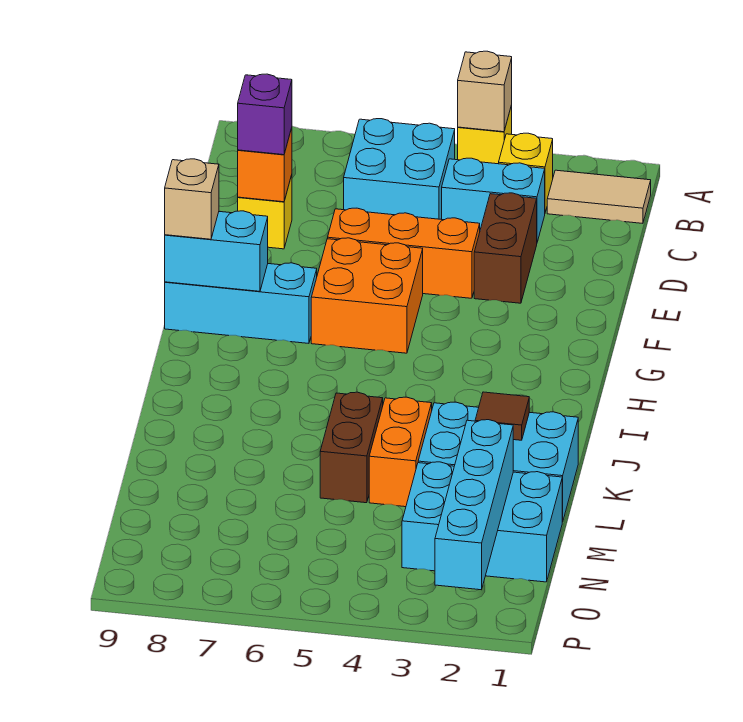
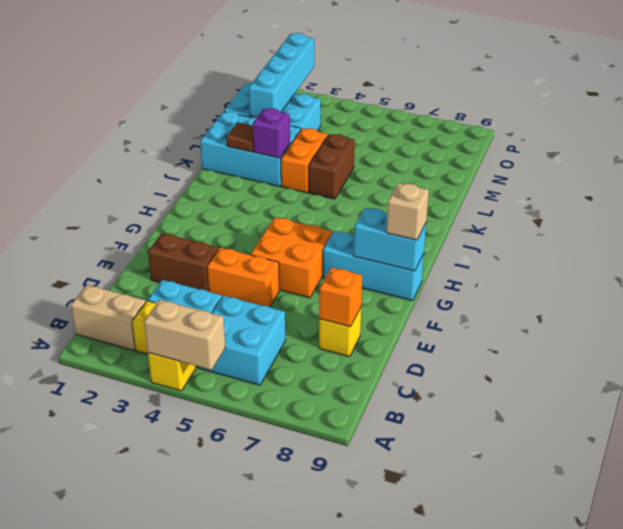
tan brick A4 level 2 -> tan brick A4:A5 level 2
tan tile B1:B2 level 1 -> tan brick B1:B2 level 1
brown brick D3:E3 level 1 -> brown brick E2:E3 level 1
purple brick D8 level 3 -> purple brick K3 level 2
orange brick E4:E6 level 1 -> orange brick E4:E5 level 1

* * *

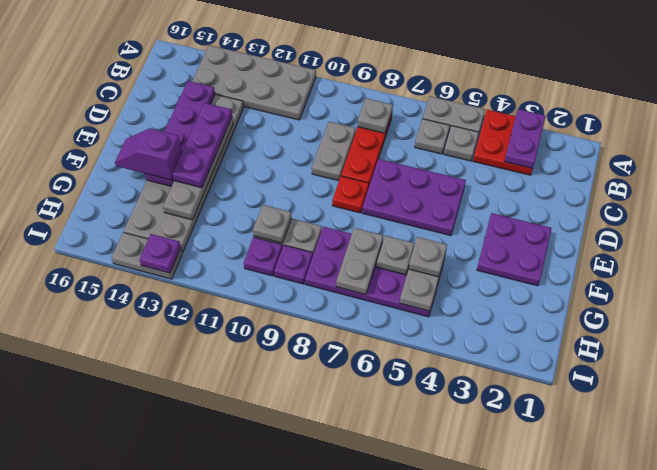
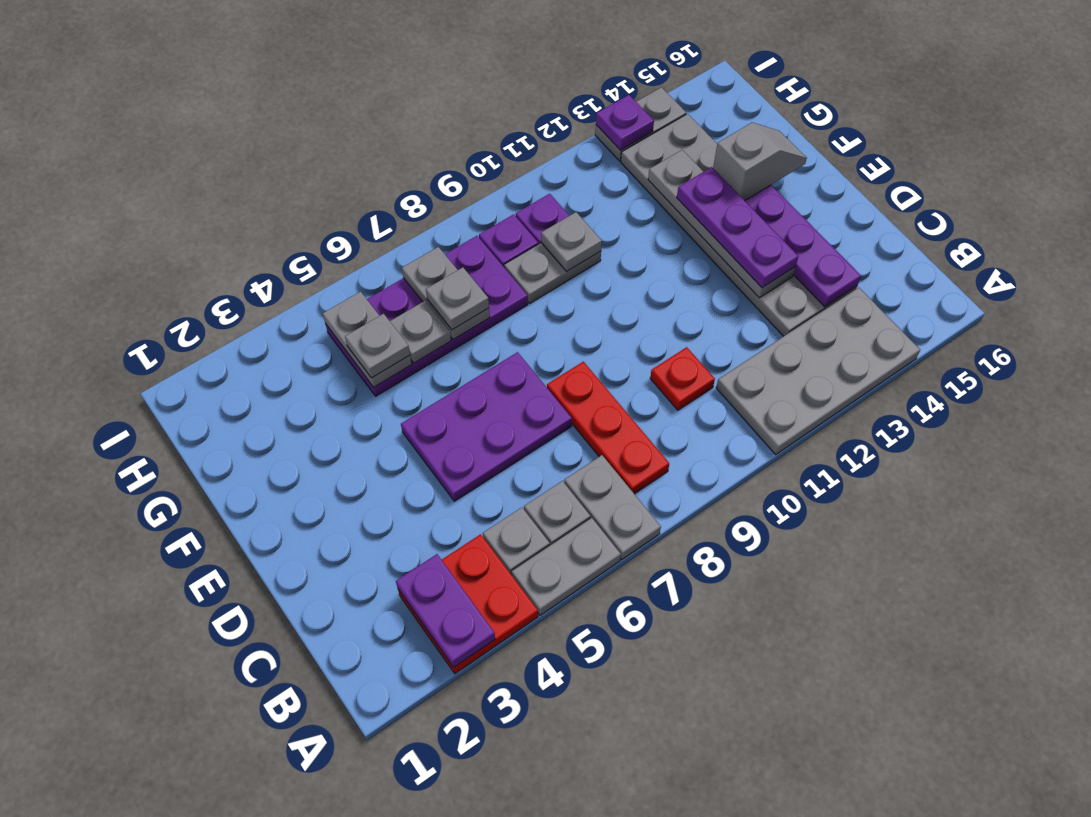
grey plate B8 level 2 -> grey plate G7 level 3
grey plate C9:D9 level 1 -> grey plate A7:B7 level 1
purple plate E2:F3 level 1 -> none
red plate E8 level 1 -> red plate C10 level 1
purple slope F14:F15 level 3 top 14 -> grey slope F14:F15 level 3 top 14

--

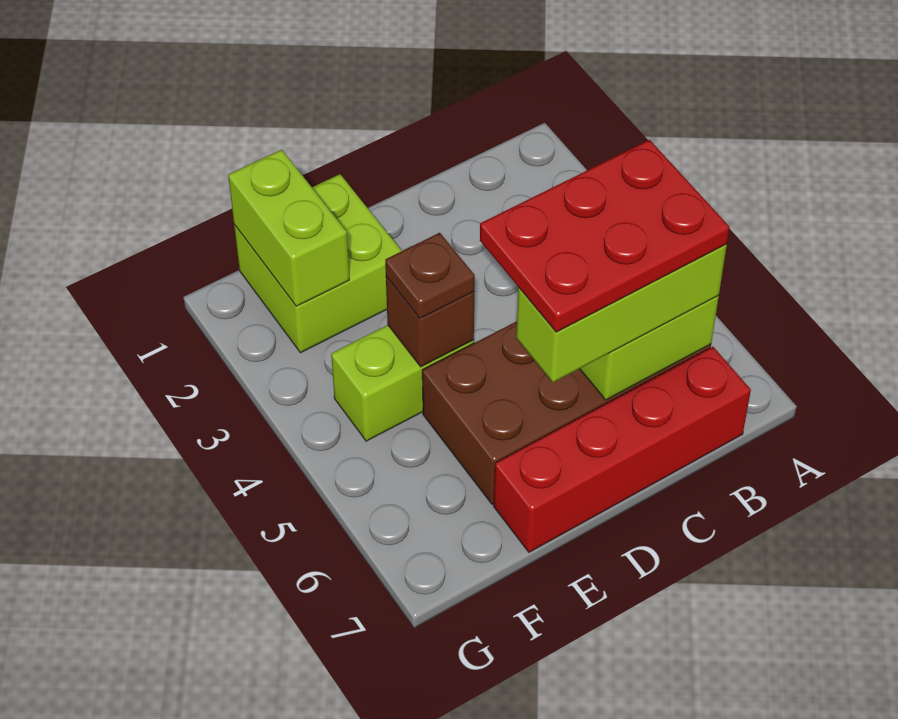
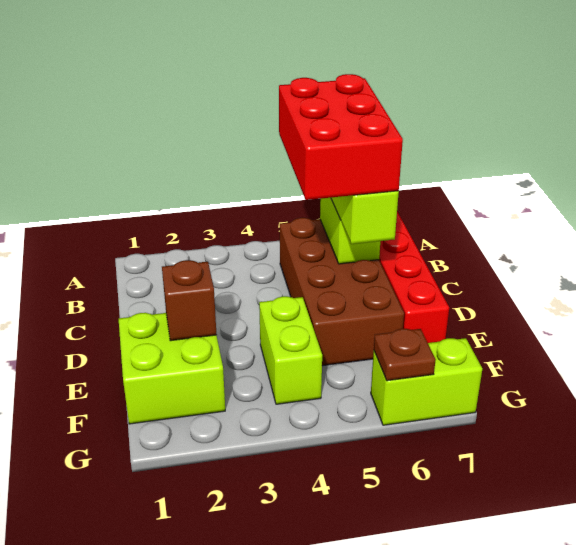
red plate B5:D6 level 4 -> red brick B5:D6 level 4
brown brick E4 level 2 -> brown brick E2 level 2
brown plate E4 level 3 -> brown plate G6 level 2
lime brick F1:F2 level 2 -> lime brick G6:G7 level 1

### Task description
Retype exactly, and only, the lines above from the one where "tan brick A4 level" occurs up to and including the one where "orange brick E4:E6" occurs.

### Task output
tan brick A4 level 2 -> tan brick A4:A5 level 2
tan tile B1:B2 level 1 -> tan brick B1:B2 level 1
brown brick D3:E3 level 1 -> brown brick E2:E3 level 1
purple brick D8 level 3 -> purple brick K3 level 2
orange brick E4:E6 level 1 -> orange brick E4:E5 level 1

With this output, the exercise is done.